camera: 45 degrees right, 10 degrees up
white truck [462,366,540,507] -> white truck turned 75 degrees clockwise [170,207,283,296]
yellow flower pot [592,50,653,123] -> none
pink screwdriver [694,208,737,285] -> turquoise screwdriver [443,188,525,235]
---
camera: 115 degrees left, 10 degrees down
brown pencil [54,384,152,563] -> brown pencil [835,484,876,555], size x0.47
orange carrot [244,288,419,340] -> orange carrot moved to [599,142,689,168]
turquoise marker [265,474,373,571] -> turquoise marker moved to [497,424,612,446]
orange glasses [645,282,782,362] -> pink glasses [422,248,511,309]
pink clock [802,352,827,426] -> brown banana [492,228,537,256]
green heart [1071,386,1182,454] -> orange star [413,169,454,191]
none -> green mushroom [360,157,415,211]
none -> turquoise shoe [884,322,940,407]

### Task statement
All that is wanted is the stretch of lines above from the one containing "camera: 115 degrees left, 10 degrees down" through the one containing "pink clock [802,352,827,426]", duplicated exactly.

### Solution to this exercise
camera: 115 degrees left, 10 degrees down
brown pencil [54,384,152,563] -> brown pencil [835,484,876,555], size x0.47
orange carrot [244,288,419,340] -> orange carrot moved to [599,142,689,168]
turquoise marker [265,474,373,571] -> turquoise marker moved to [497,424,612,446]
orange glasses [645,282,782,362] -> pink glasses [422,248,511,309]
pink clock [802,352,827,426] -> brown banana [492,228,537,256]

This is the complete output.